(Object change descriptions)
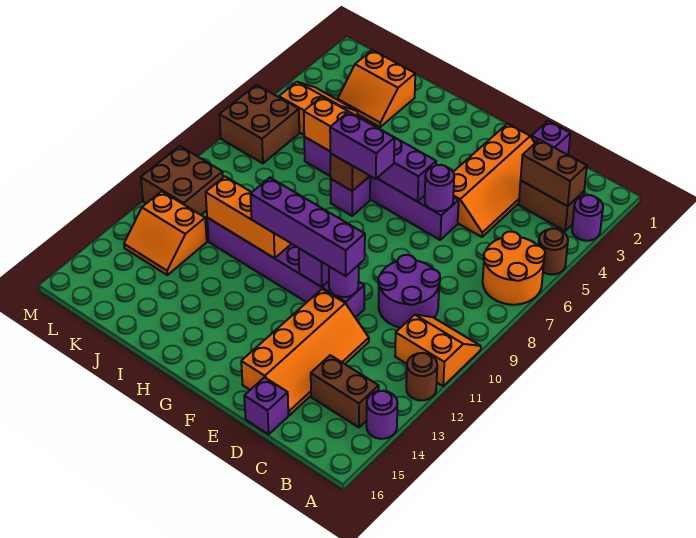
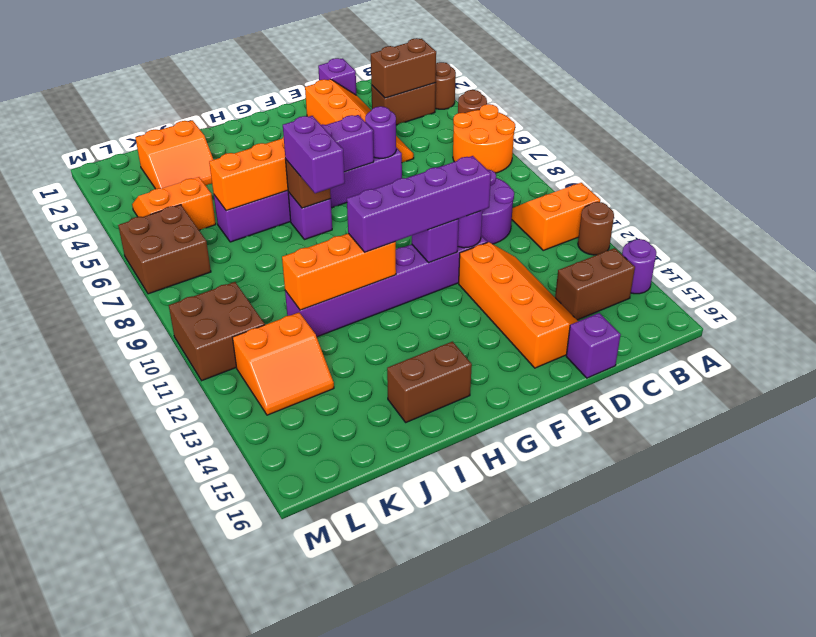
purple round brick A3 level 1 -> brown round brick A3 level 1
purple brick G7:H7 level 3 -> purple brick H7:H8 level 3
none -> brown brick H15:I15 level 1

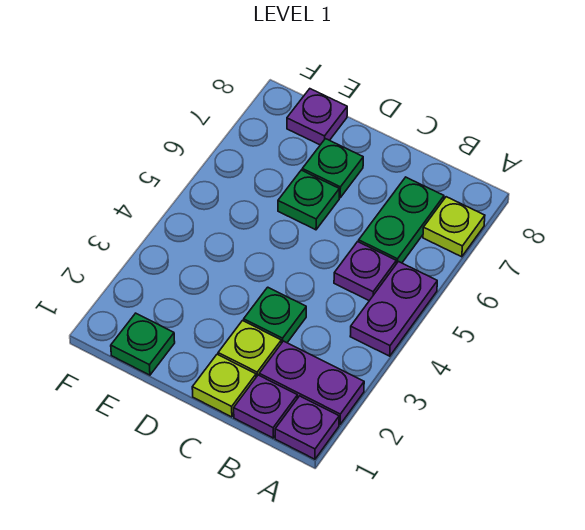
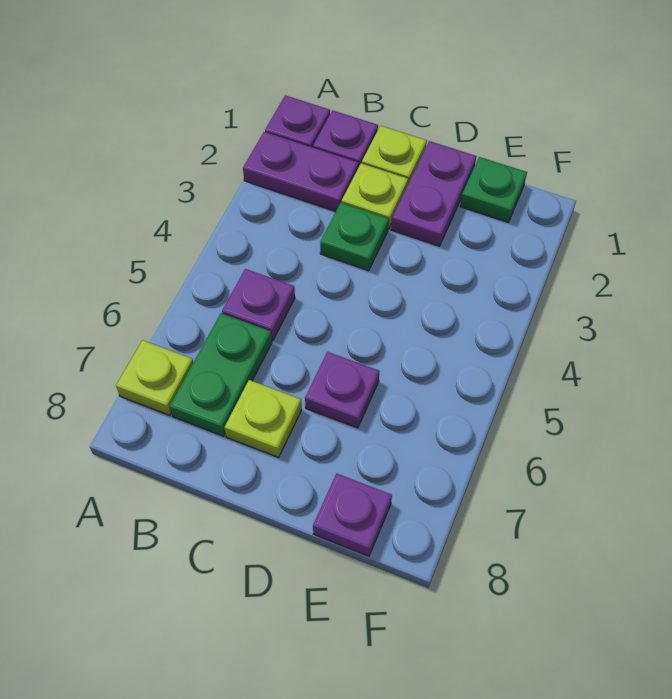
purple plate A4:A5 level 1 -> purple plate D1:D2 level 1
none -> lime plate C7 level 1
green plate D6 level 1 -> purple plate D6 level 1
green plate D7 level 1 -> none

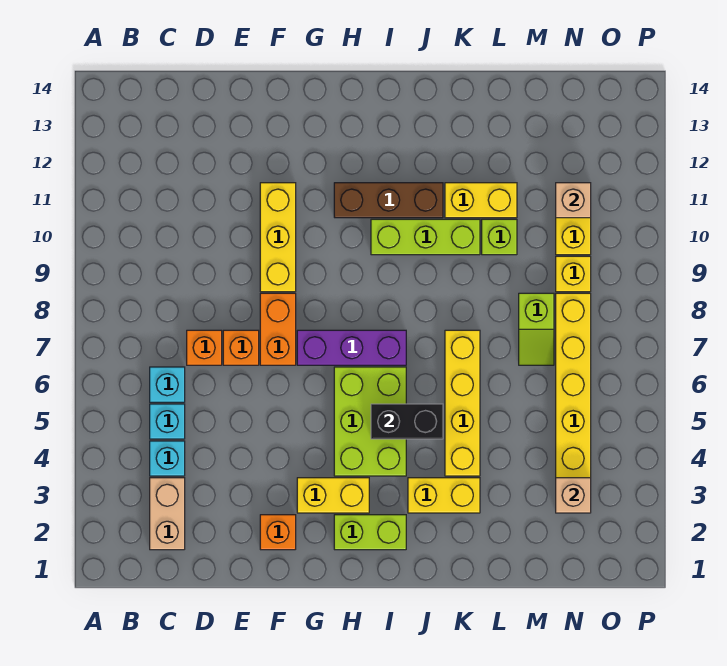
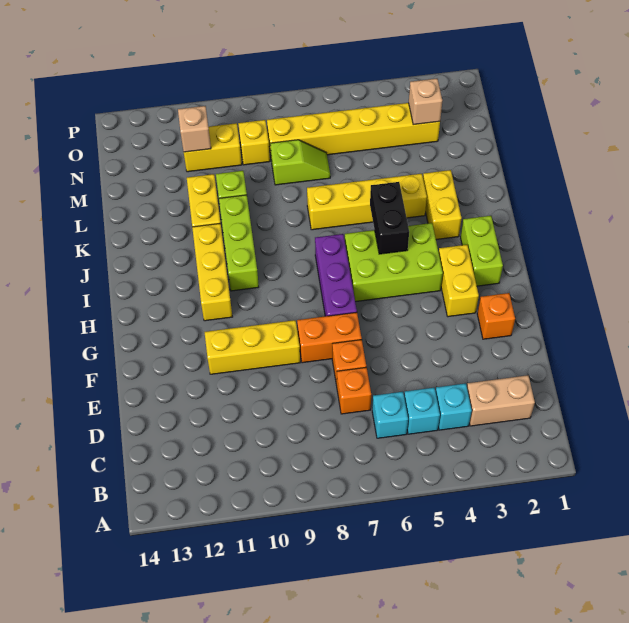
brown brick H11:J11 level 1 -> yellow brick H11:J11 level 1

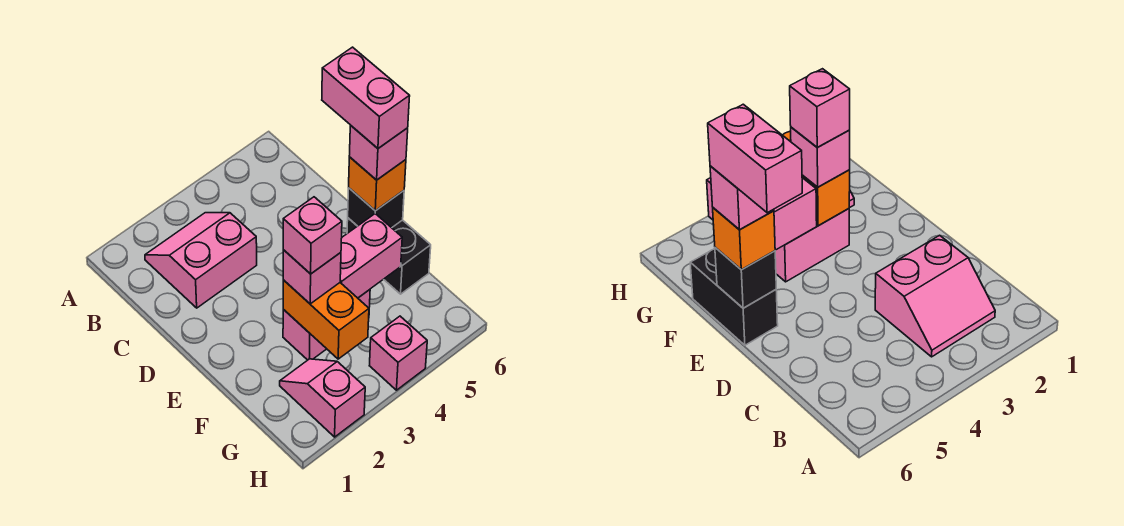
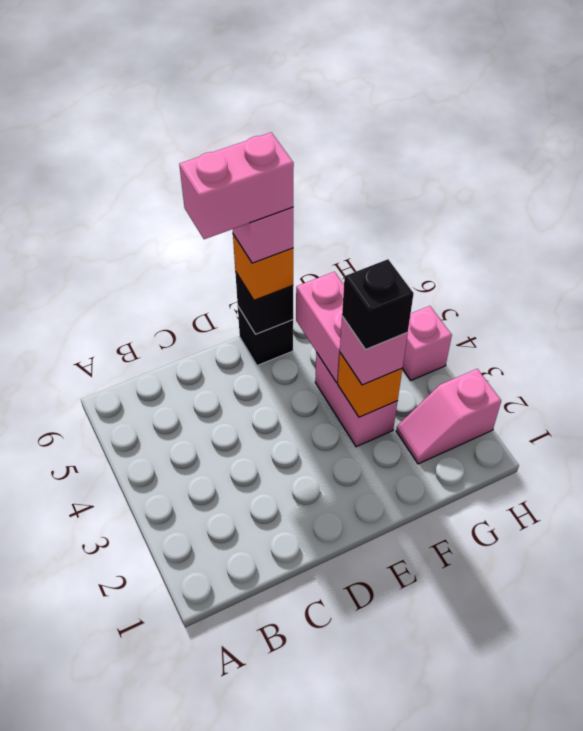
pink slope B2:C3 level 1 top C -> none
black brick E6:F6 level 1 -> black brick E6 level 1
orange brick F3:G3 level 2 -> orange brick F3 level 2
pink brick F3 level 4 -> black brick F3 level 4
* * *
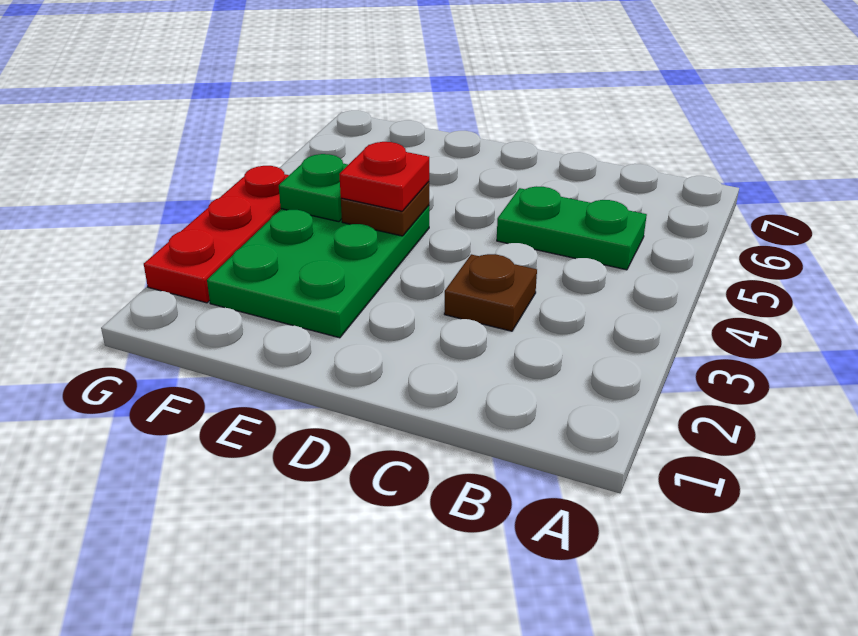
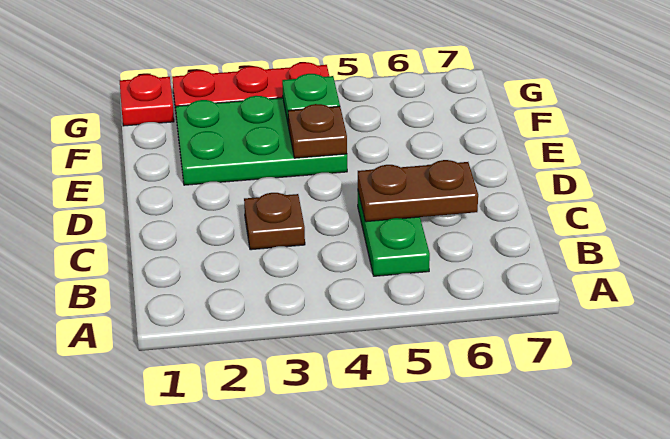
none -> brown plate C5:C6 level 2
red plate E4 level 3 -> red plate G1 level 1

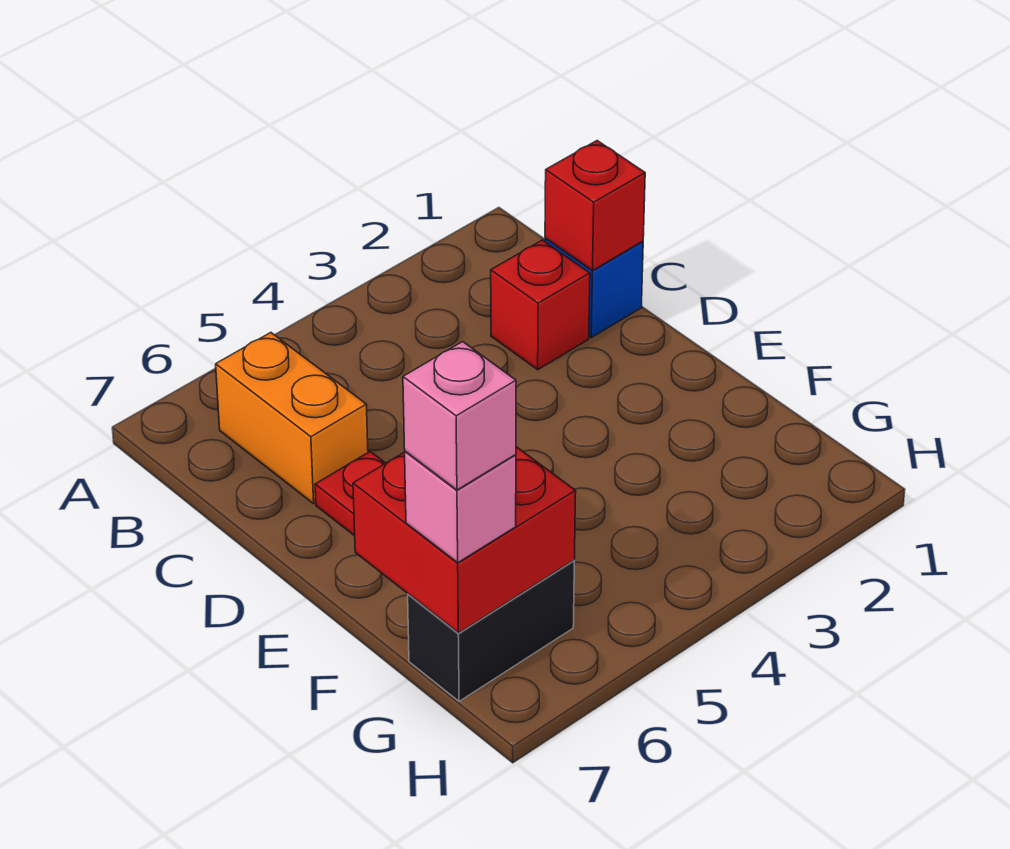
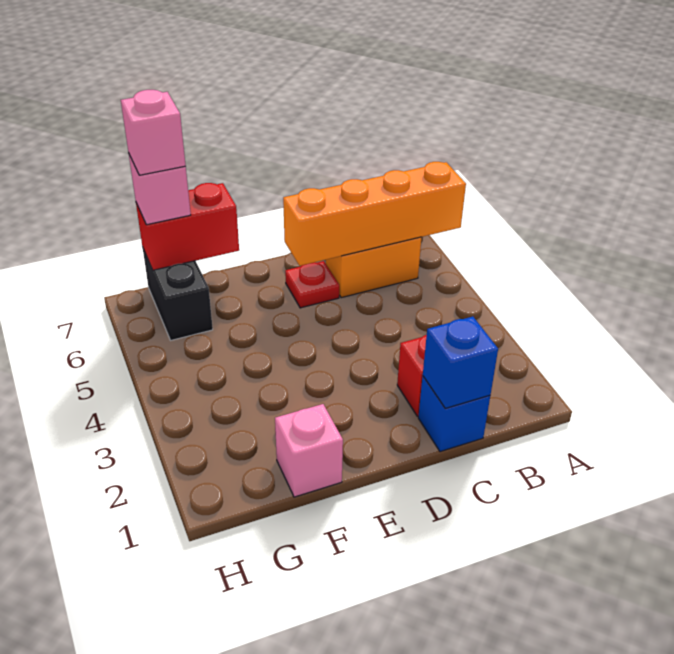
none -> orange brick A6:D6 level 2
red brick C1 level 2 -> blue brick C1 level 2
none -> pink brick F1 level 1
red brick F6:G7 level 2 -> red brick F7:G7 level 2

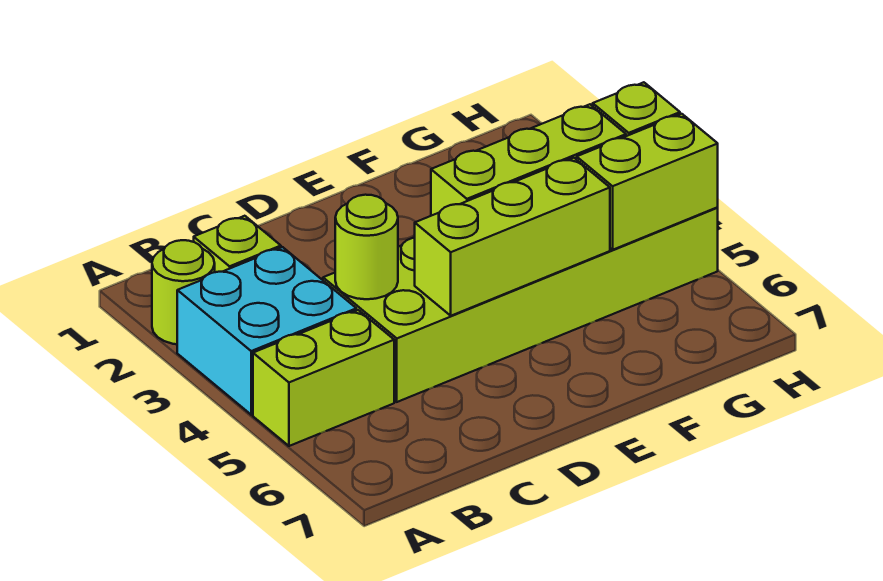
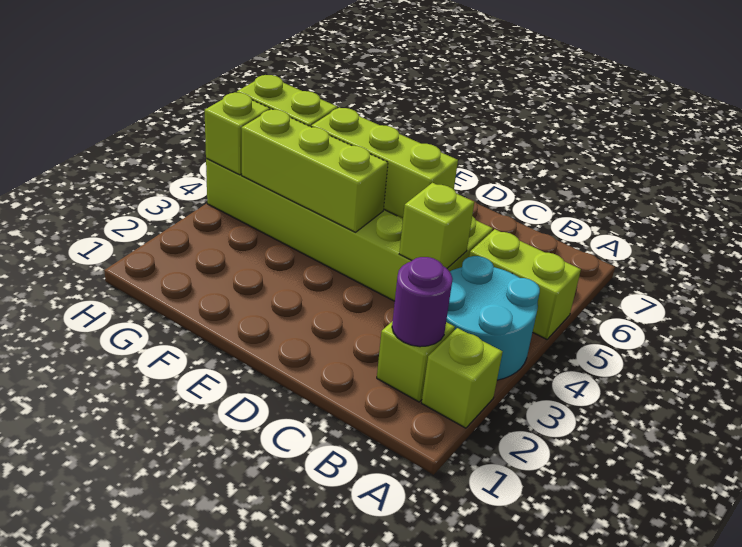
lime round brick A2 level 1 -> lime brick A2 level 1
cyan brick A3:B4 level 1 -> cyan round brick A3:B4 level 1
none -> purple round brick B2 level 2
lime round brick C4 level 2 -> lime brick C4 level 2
* * *
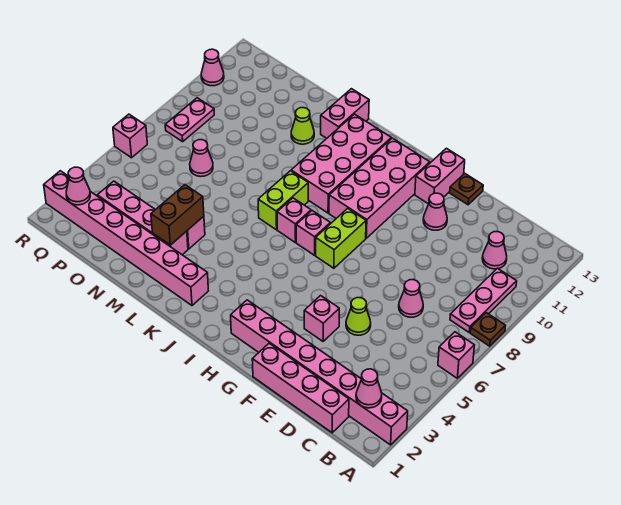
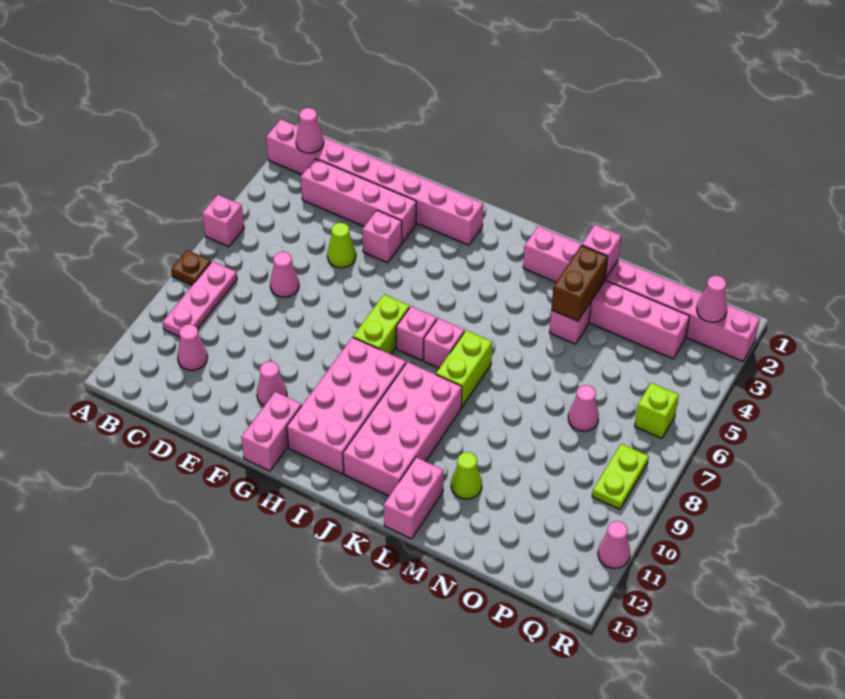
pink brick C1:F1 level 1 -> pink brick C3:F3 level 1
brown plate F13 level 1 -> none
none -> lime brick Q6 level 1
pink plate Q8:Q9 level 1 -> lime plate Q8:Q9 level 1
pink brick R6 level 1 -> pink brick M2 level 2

EXERCISE AIM: In the entries above, which lines run from the one with "red brick F6:G7" up to and including the one with "lime round brick C4"? Write them out exactly, without the pictures.

RESULT FOR THIS EXERCISE:
red brick F6:G7 level 2 -> red brick F7:G7 level 2

lime round brick A2 level 1 -> lime brick A2 level 1
cyan brick A3:B4 level 1 -> cyan round brick A3:B4 level 1
none -> purple round brick B2 level 2
lime round brick C4 level 2 -> lime brick C4 level 2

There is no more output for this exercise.